▸ **Records for this task**
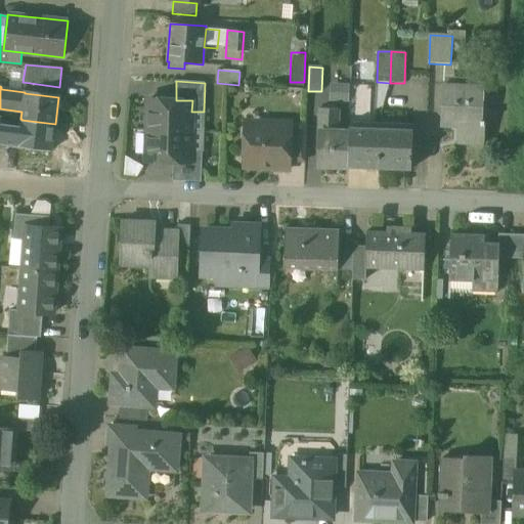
[(484,89),(445,87),(442,125),(461,126),(460,142),(484,144),(486,122),(482,122),(484,89)]
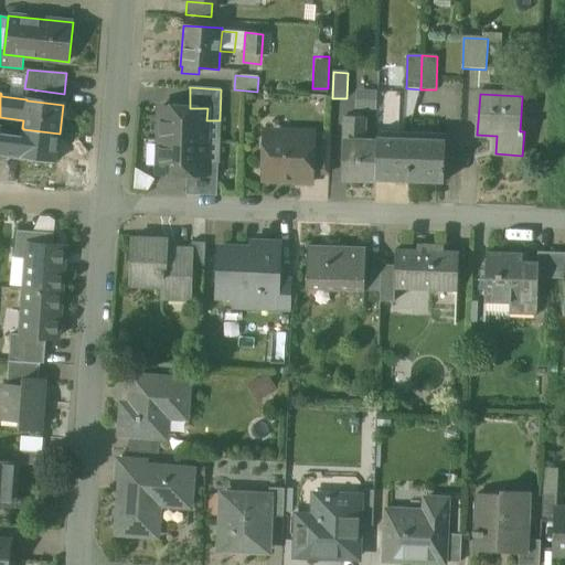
[(379,96),(356,95),(355,108),(379,109),(379,96)]
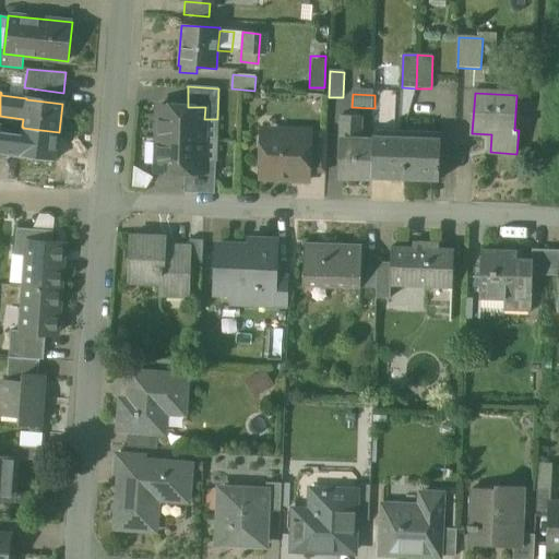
[(188,107),(159,106),(157,139),(203,140),(204,119),(205,107),(188,107)]
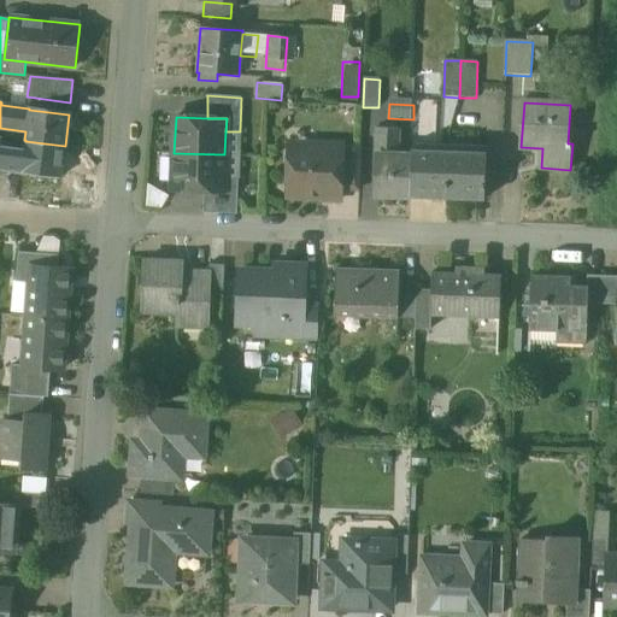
[(399,129),(375,128),(374,195),(409,197),(410,156),(398,156),(399,129)]
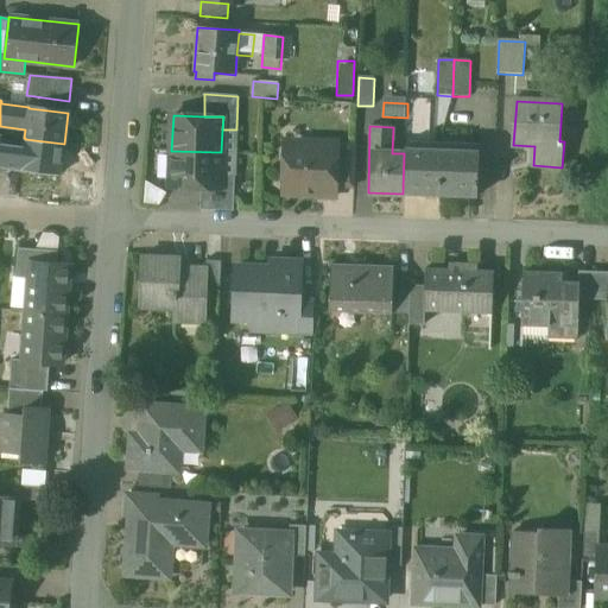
[(64,144),(25,139),(24,149),(2,145),(2,144),(0,144),(1,137),(0,135),(0,166),(59,175),(64,144)]
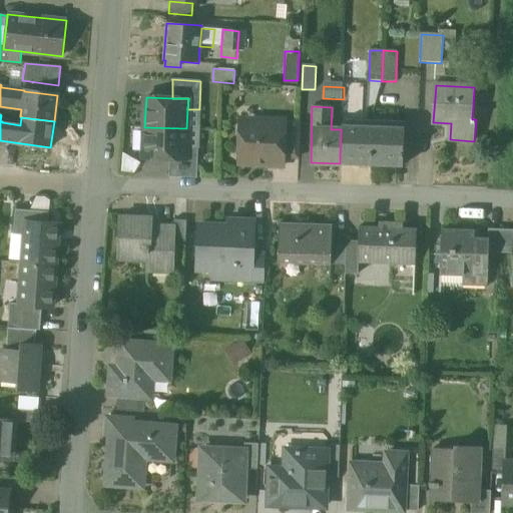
[(361,127),(342,125),(342,129),(341,129),(340,163),(372,164),(374,126),(374,120),(362,119),(361,127)]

▸ **Task requirements**
Print out all the material above exactly as it appears, omitting the images.

▸ **Response box**
[(484,89),(445,87),(442,125),(461,126),(460,142),(484,144),(486,122),(482,122),(484,89)]
[(379,96),(356,95),(355,108),(379,109),(379,96)]
[(188,107),(159,106),(157,139),(203,140),(204,119),(205,107),(188,107)]
[(399,129),(375,128),(374,195),(409,197),(410,156),(398,156),(399,129)]
[(64,144),(25,139),(24,149),(2,145),(2,144),(0,144),(1,137),(0,135),(0,166),(59,175),(64,144)]
[(361,127),(342,125),(342,129),(341,129),(340,163),(372,164),(374,126),(374,120),(362,119),(361,127)]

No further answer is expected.